● What this task involves
Could you set down exactly the lines of the data below, starting at the one that holds "green light bulb [141,213,213,248]" and ending at the one that holds "black capsule [375,403,468,448]", both included, and only those?

● Data supplied
Content starts

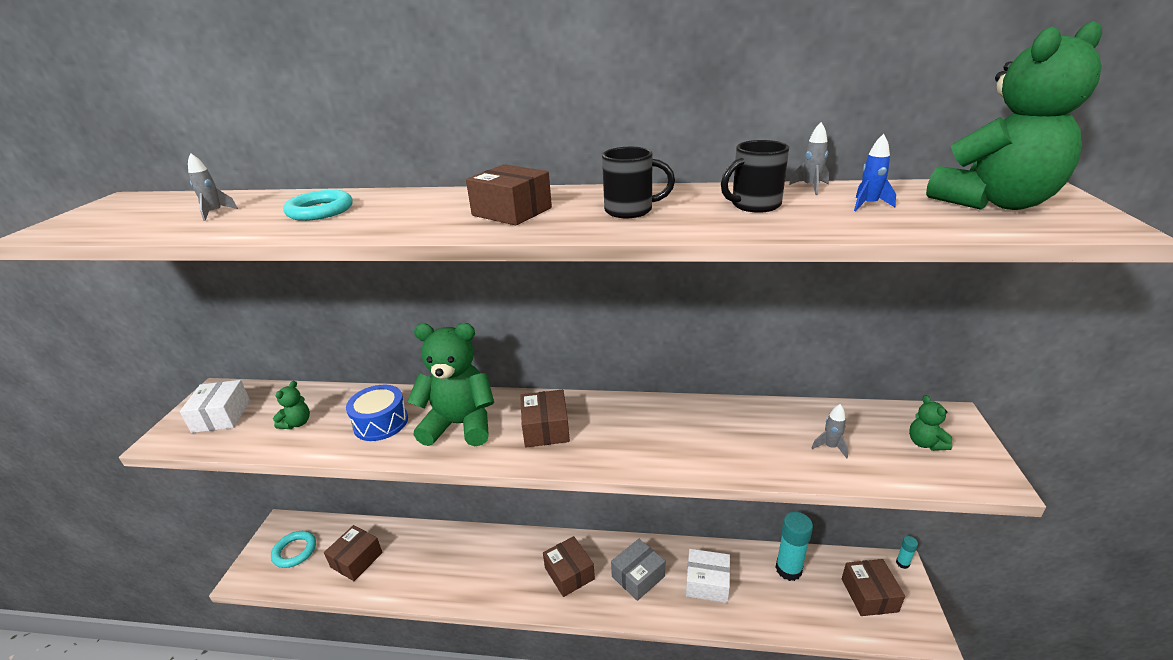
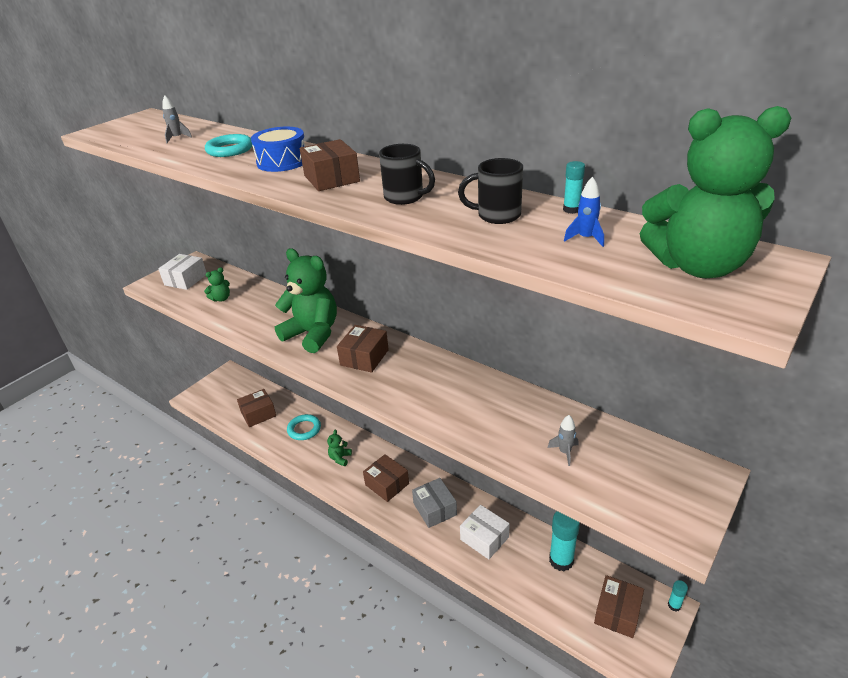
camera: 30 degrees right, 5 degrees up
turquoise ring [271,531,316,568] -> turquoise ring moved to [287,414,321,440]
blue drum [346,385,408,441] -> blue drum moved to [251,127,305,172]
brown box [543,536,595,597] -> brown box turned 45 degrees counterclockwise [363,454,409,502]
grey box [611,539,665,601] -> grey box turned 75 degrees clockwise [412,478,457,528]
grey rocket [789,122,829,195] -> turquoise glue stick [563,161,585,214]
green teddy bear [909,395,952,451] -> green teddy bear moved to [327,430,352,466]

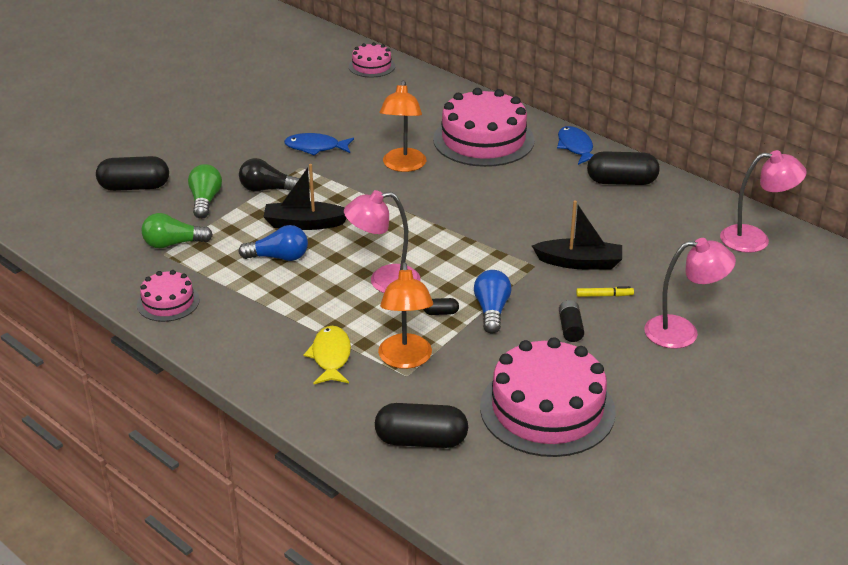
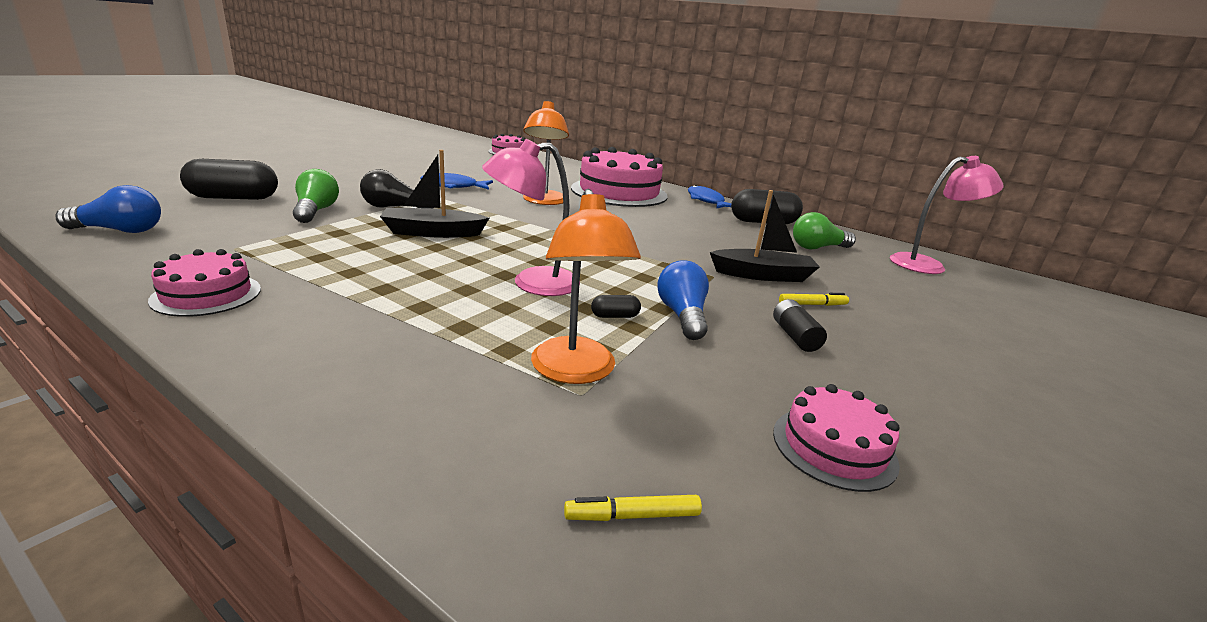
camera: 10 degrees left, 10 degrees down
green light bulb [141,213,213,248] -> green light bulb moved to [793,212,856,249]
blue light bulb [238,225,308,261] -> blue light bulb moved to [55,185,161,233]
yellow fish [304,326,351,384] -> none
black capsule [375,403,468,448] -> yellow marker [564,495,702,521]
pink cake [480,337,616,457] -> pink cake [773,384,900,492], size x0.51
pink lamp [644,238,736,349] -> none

Content ends
Content starts

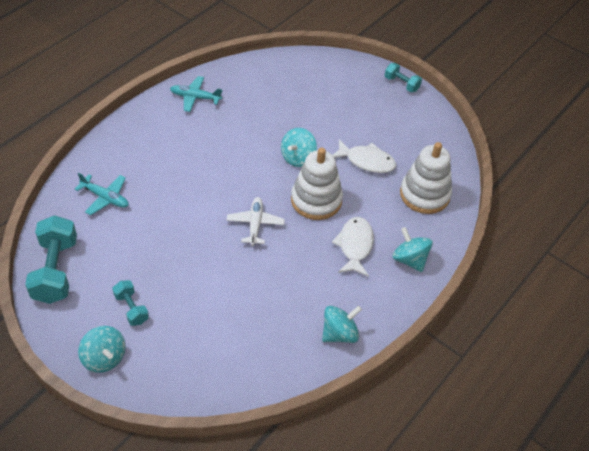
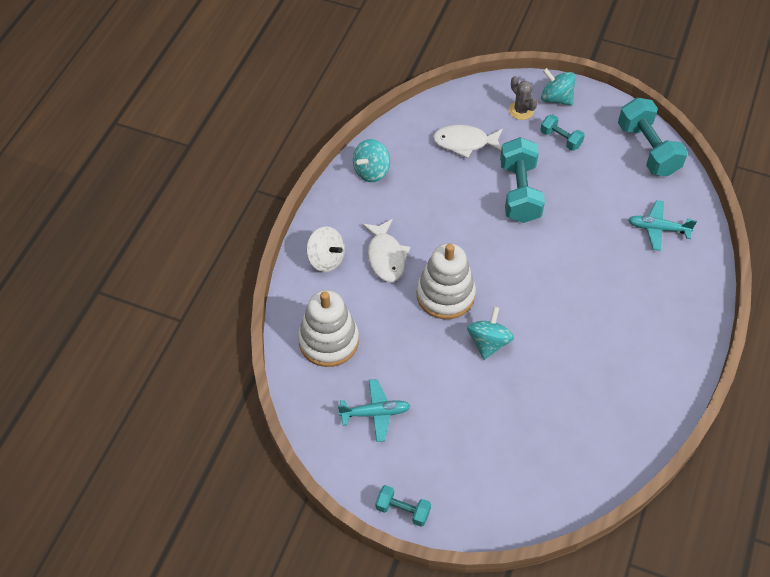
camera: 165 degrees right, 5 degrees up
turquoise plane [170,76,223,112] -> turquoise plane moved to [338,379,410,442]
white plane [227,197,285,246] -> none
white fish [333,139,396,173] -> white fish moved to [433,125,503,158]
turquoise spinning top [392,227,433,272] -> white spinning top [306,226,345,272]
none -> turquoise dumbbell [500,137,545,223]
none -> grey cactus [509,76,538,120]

Content ends

● Written response
green light bulb [141,213,213,248] -> green light bulb moved to [793,212,856,249]
blue light bulb [238,225,308,261] -> blue light bulb moved to [55,185,161,233]
yellow fish [304,326,351,384] -> none
black capsule [375,403,468,448] -> yellow marker [564,495,702,521]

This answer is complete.